Provided records START
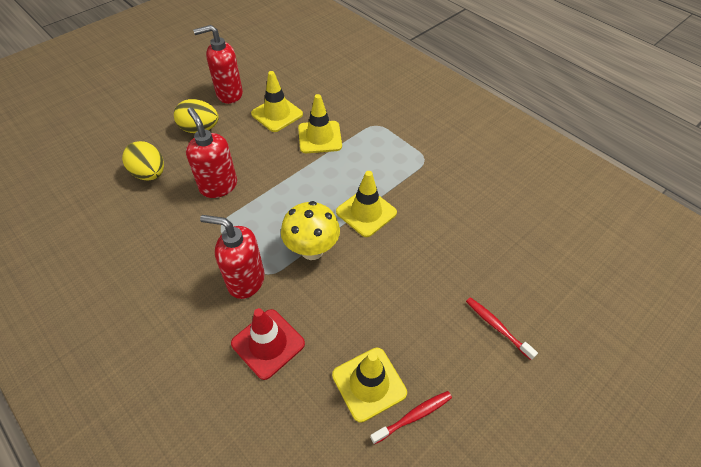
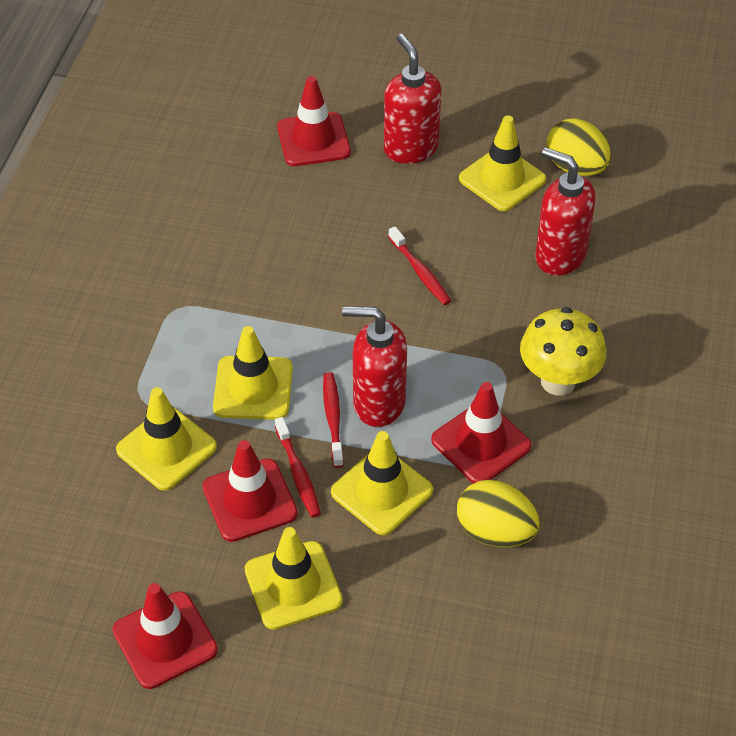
red toothbrush: 2 -> 3
red traffic cone: 1 -> 4
yellow traffic cone: 4 -> 5

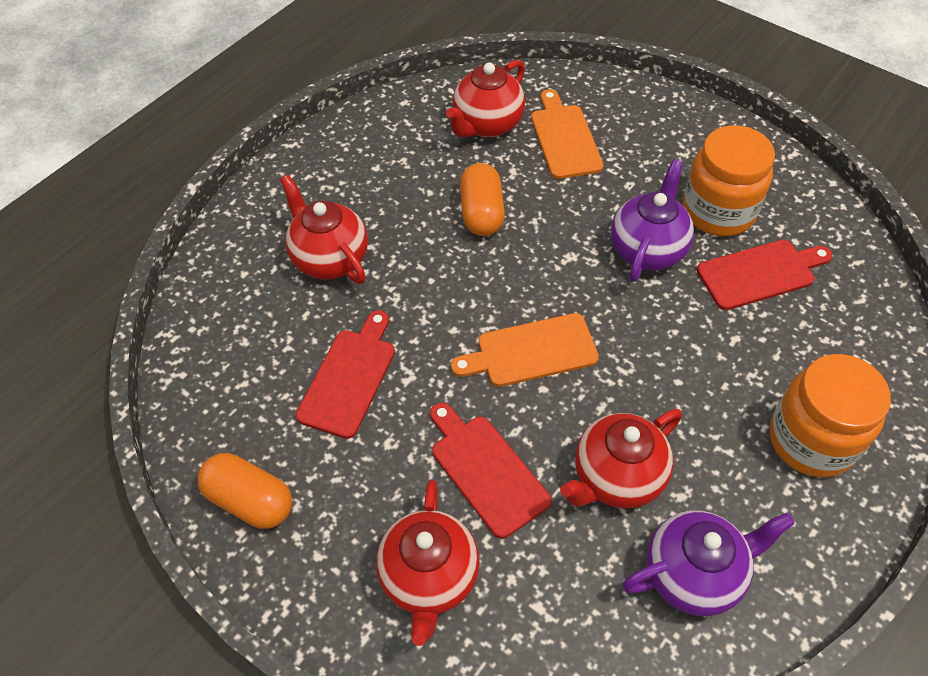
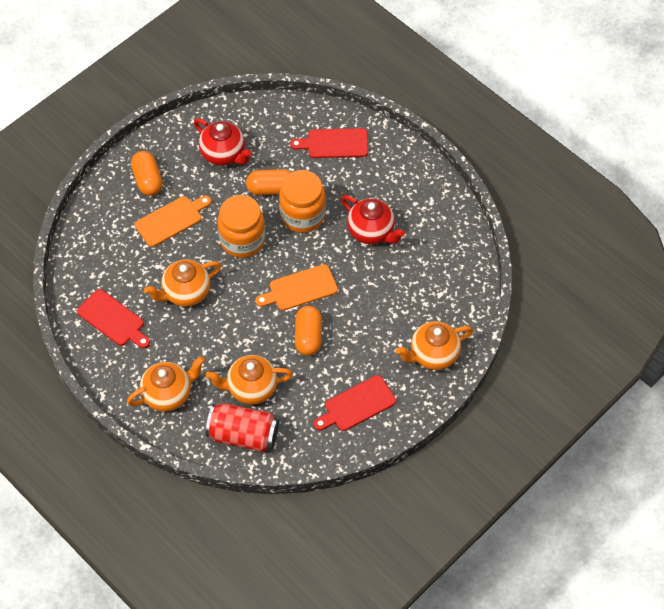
orange capsule: 2 -> 3
orange teapot: 0 -> 4
purple teapot: 2 -> 0
red can: 0 -> 1
red teapot: 4 -> 2

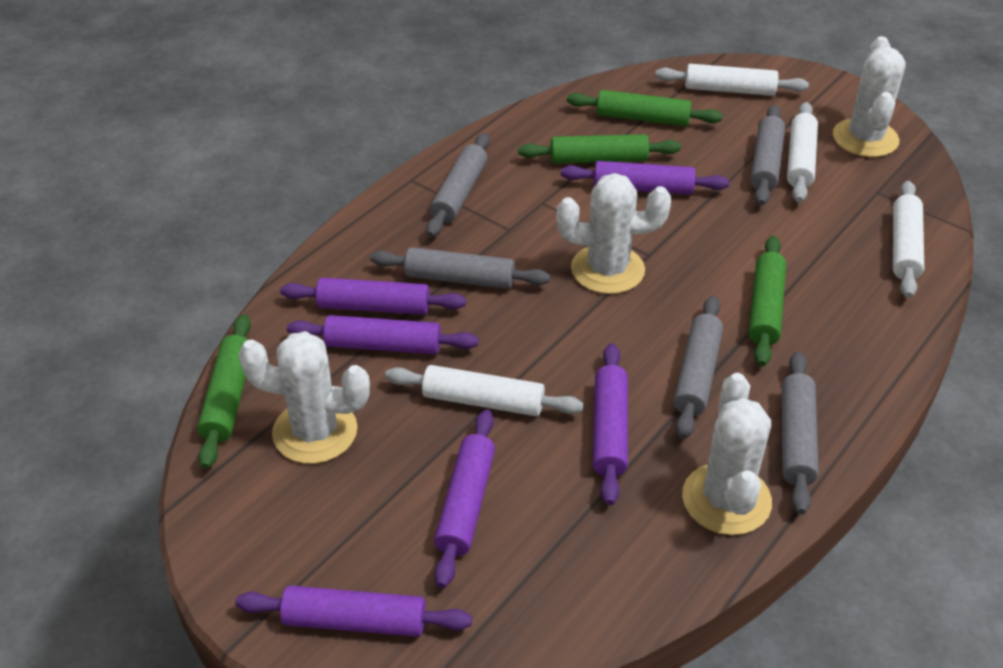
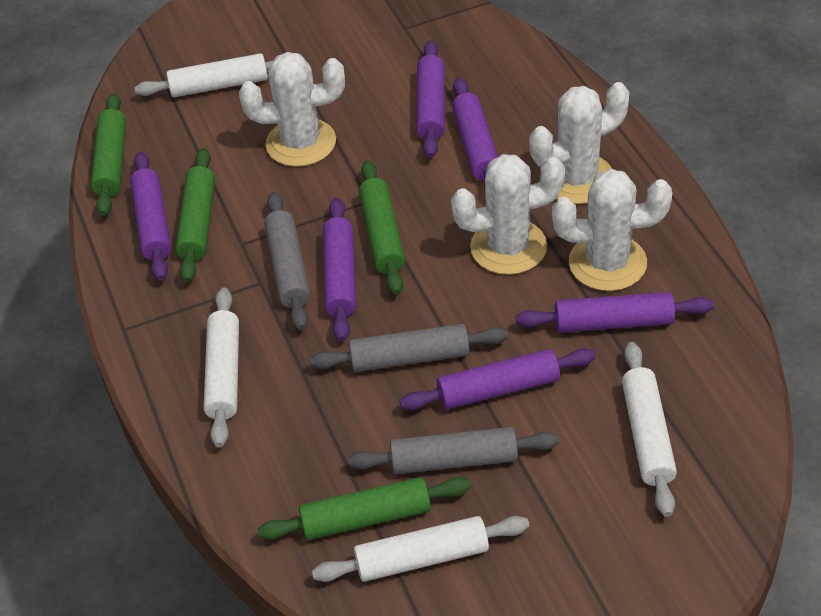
grey rolling pin: 5 -> 3

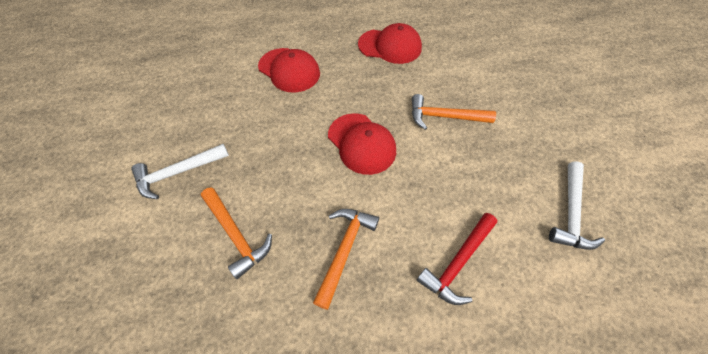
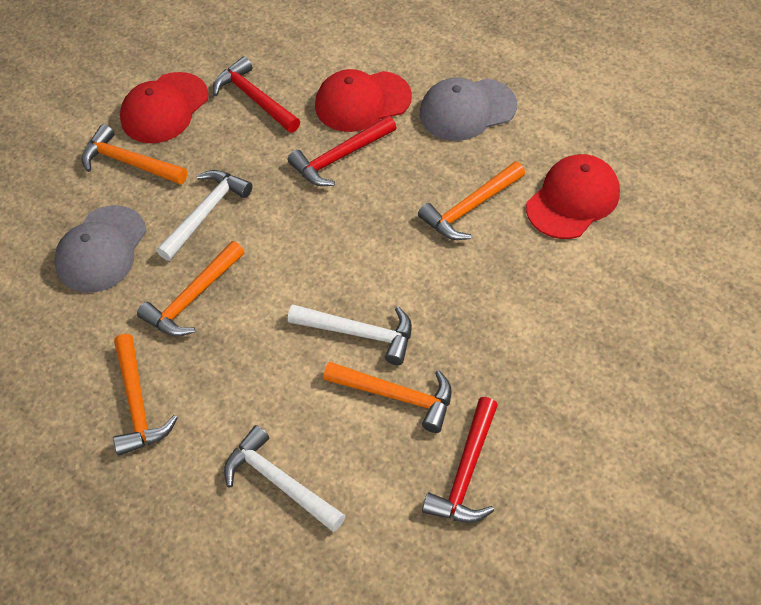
grey cap: 0 -> 2
orange hammer: 3 -> 5
red hammer: 1 -> 3
white hammer: 2 -> 3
Provided records END
● **Exercise aim**
Return a copy of every line in the records that includes the string "orange".

● **Output for this task**
orange capsule: 2 -> 3
orange teapot: 0 -> 4
orange hammer: 3 -> 5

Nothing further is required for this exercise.